● **Instructions for the task**
Pictures stay out; please output the remaining data exactly.

Material for the task section start

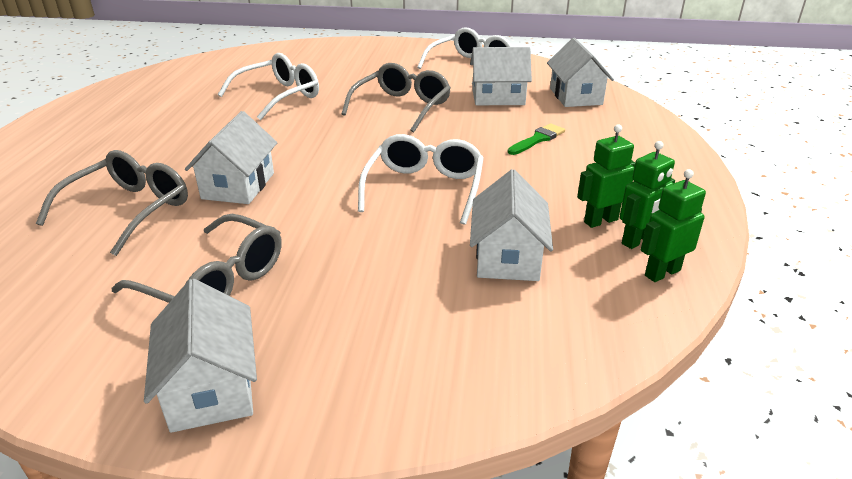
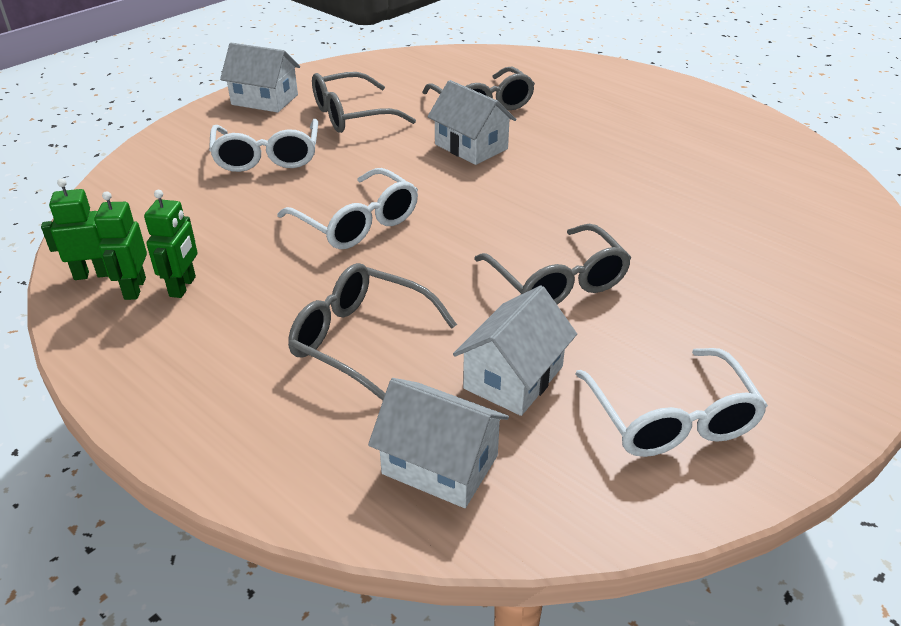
camera: 125 degrees right, 5 degrees up
(279, 96) = (671, 212): white glasses -> white glasses (267, 157)
(507, 257) = (217, 218): white house -> none
(537, 139) = (360, 340): green brush -> grey glasses
(662, 273) = (93, 274): green robot -> green robot turned 105 degrees counterclockwise

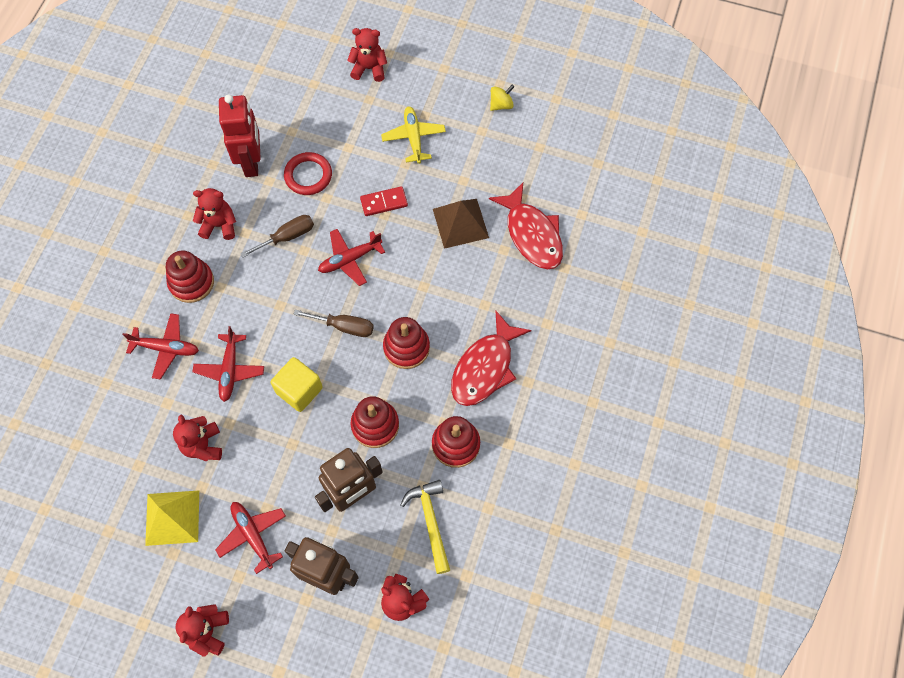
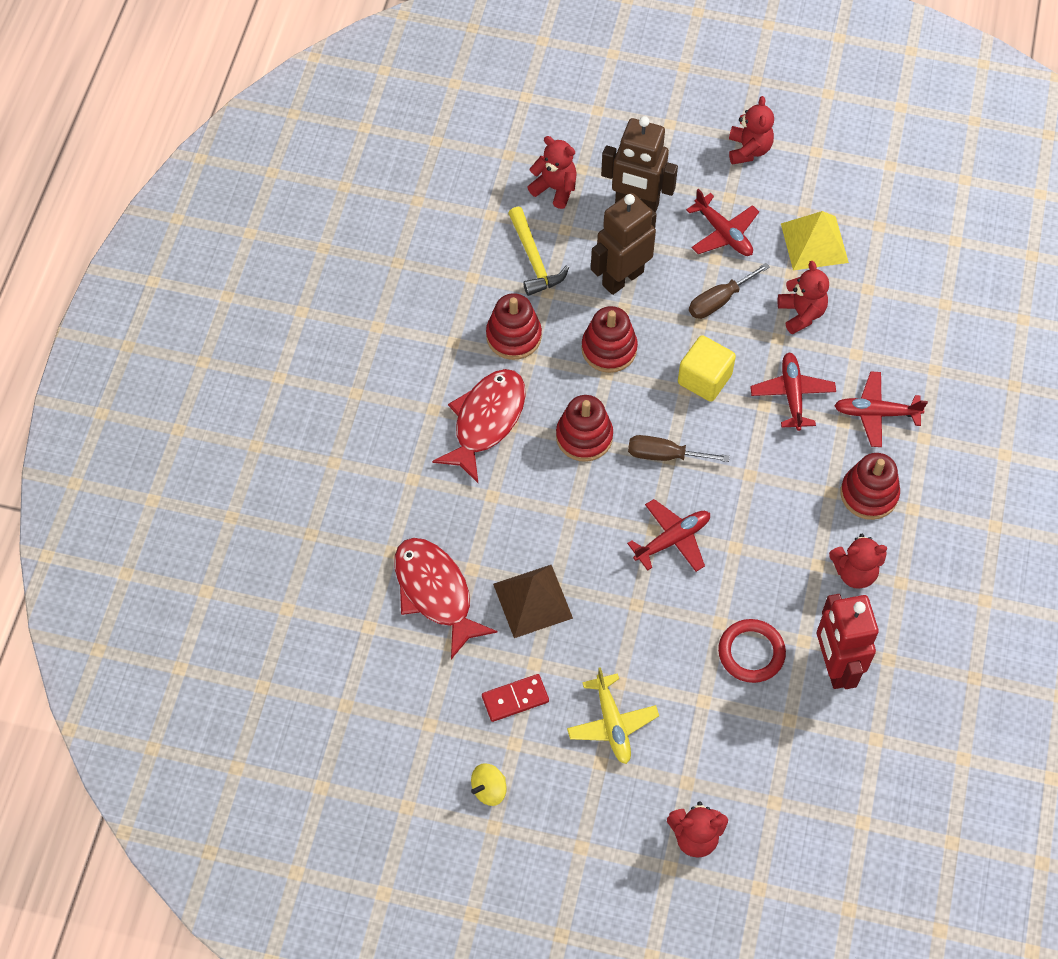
camera: 175 degrees right, 5 degrees down
(287, 237) = (760, 563): brown screwdriver -> brown screwdriver (719, 301)
(384, 202) = (640, 622): red domino -> red domino (515, 699)

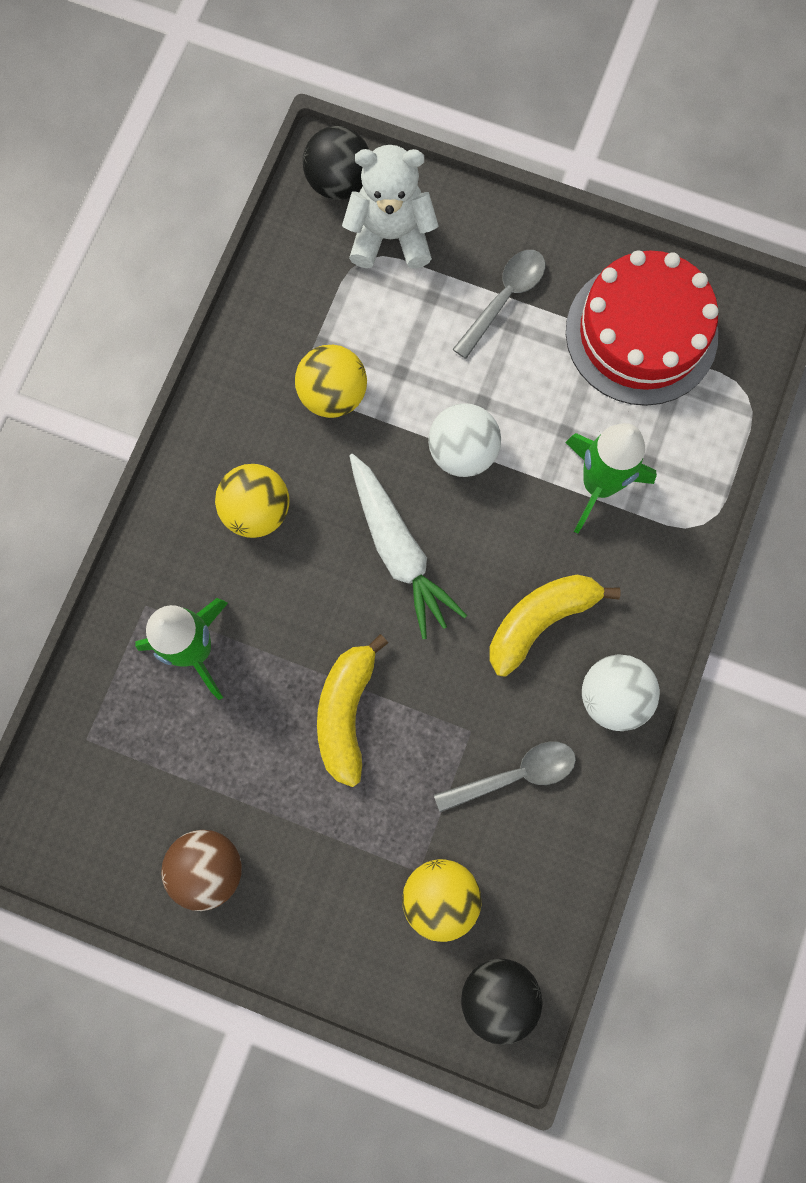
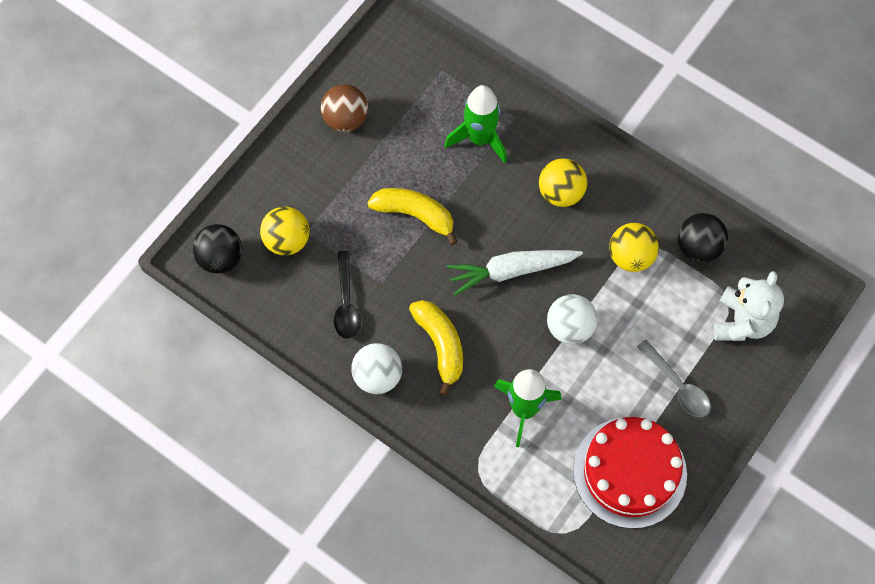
camera: 105 degrees right, 10 degrees down
(339, 182) = (791, 298): black ball -> black ball (698, 247)
(514, 775) = (346, 302): grey spoon -> black spoon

Material for the task section end

● **Response box**
camera: 125 degrees right, 5 degrees up
(279, 96) = (671, 212): white glasses -> white glasses (267, 157)
(507, 257) = (217, 218): white house -> none
(537, 139) = (360, 340): green brush -> grey glasses
(662, 273) = (93, 274): green robot -> green robot turned 105 degrees counterclockwise

camera: 175 degrees right, 5 degrees down
(287, 237) = (760, 563): brown screwdriver -> brown screwdriver (719, 301)
(384, 202) = (640, 622): red domino -> red domino (515, 699)

camera: 105 degrees right, 10 degrees down
(339, 182) = (791, 298): black ball -> black ball (698, 247)
(514, 775) = (346, 302): grey spoon -> black spoon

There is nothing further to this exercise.